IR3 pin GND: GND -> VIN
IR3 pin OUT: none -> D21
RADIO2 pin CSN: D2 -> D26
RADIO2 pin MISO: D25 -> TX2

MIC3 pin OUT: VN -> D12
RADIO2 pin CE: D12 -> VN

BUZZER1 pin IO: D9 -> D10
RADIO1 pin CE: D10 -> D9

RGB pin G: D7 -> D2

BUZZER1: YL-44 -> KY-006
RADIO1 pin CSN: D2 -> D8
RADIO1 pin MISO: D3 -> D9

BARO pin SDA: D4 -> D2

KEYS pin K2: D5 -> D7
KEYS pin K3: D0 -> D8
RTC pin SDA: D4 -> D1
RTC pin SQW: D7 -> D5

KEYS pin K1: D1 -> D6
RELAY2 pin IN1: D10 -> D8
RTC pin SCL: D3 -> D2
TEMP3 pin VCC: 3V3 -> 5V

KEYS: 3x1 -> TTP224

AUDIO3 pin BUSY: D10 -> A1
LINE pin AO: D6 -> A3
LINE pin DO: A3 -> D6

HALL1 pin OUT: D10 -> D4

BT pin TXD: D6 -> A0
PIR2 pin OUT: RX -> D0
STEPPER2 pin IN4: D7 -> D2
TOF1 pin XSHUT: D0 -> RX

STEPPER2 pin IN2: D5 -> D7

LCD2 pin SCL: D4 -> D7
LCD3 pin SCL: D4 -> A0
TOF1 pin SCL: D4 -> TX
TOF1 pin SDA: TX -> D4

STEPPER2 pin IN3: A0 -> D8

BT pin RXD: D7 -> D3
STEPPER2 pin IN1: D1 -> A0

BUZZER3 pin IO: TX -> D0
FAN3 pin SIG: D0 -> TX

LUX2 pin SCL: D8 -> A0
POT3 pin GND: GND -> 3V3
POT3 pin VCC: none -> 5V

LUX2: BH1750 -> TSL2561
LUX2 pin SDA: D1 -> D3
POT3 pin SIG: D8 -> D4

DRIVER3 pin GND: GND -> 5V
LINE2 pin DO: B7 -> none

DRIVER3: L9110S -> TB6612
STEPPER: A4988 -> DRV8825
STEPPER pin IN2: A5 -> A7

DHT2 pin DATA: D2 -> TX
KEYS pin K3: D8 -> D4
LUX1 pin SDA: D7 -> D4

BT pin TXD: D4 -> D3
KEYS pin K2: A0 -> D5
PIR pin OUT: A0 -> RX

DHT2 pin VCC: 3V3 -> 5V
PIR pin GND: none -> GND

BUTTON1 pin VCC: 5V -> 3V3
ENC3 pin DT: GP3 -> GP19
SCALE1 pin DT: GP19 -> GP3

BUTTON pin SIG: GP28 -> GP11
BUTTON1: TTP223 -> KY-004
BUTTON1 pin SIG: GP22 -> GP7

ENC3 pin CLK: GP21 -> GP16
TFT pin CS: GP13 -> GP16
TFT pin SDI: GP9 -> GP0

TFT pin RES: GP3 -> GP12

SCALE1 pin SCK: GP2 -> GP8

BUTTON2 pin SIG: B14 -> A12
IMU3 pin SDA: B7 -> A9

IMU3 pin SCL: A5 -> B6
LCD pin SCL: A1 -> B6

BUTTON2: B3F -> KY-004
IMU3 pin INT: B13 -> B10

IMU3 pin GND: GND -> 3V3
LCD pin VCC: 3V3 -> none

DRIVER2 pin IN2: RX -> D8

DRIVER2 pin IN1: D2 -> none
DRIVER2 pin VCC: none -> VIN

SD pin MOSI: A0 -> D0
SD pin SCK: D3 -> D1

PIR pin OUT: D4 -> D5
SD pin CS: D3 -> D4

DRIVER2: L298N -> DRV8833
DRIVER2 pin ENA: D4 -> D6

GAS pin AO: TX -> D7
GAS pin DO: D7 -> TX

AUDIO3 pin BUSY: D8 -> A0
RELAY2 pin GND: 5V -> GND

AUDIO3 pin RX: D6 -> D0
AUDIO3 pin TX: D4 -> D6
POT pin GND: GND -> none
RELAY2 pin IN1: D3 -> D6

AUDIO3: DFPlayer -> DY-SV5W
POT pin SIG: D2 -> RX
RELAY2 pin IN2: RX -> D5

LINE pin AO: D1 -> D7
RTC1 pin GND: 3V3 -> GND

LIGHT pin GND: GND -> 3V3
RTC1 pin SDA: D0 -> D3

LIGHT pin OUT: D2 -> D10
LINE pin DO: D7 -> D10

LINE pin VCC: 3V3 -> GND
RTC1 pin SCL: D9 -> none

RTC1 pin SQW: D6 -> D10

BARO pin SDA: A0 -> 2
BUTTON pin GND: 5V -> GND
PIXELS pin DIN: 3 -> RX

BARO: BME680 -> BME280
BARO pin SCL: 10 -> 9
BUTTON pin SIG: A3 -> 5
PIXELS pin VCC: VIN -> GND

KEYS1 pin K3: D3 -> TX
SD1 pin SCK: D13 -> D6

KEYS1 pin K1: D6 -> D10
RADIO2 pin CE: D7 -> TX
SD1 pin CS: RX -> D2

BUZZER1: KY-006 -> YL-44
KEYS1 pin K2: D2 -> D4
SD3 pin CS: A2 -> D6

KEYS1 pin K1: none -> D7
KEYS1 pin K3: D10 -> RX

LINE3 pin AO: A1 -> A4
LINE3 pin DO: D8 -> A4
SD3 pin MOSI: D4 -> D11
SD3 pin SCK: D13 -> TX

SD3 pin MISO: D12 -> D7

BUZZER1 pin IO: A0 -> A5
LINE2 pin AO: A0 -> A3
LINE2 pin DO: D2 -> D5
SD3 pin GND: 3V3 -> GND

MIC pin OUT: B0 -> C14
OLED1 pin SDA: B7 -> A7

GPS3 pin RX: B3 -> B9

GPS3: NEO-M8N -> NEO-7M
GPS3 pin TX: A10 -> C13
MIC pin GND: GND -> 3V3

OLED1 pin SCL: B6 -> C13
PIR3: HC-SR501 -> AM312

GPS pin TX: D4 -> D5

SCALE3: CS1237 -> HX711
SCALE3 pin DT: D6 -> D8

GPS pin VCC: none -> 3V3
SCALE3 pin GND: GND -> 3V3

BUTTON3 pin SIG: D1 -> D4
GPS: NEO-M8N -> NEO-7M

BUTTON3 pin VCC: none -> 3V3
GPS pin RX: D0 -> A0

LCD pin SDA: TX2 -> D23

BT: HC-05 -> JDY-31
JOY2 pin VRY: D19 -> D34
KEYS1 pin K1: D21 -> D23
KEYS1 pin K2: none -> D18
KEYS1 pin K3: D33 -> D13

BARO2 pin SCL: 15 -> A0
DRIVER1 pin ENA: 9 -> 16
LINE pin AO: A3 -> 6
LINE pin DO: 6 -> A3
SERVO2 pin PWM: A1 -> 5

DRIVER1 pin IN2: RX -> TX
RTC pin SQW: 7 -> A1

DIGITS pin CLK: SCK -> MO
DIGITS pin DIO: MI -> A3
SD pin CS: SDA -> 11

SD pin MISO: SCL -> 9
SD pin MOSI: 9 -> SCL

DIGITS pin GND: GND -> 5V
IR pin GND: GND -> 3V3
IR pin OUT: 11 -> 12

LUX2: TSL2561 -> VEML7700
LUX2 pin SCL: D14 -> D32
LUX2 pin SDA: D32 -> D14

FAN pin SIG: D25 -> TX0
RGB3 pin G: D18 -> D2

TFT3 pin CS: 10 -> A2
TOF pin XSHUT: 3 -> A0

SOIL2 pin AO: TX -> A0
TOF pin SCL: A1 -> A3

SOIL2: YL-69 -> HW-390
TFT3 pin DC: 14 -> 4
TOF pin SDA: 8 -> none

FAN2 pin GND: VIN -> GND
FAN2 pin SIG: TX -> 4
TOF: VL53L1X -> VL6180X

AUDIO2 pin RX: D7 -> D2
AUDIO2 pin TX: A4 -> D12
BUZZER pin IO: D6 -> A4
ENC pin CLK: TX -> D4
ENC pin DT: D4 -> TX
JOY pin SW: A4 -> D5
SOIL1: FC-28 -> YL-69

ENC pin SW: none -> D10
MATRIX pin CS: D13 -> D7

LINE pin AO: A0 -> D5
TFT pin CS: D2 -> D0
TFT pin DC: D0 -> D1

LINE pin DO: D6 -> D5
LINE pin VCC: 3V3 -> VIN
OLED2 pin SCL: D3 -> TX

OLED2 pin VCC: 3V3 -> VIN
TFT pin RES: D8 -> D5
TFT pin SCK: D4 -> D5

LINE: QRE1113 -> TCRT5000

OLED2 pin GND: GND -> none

→ **Exercise details**
Using the entries above, give back exactly the line containing "RADIO2 pin MISO: D25 -> TX2", the line containing "TOF1 pin SCL: D4 -> TX", and every line between them, and nothing else.

→ **Response area**
RADIO2 pin MISO: D25 -> TX2

MIC3 pin OUT: VN -> D12
RADIO2 pin CE: D12 -> VN

BUZZER1 pin IO: D9 -> D10
RADIO1 pin CE: D10 -> D9

RGB pin G: D7 -> D2

BUZZER1: YL-44 -> KY-006
RADIO1 pin CSN: D2 -> D8
RADIO1 pin MISO: D3 -> D9

BARO pin SDA: D4 -> D2

KEYS pin K2: D5 -> D7
KEYS pin K3: D0 -> D8
RTC pin SDA: D4 -> D1
RTC pin SQW: D7 -> D5

KEYS pin K1: D1 -> D6
RELAY2 pin IN1: D10 -> D8
RTC pin SCL: D3 -> D2
TEMP3 pin VCC: 3V3 -> 5V

KEYS: 3x1 -> TTP224

AUDIO3 pin BUSY: D10 -> A1
LINE pin AO: D6 -> A3
LINE pin DO: A3 -> D6

HALL1 pin OUT: D10 -> D4

BT pin TXD: D6 -> A0
PIR2 pin OUT: RX -> D0
STEPPER2 pin IN4: D7 -> D2
TOF1 pin XSHUT: D0 -> RX

STEPPER2 pin IN2: D5 -> D7

LCD2 pin SCL: D4 -> D7
LCD3 pin SCL: D4 -> A0
TOF1 pin SCL: D4 -> TX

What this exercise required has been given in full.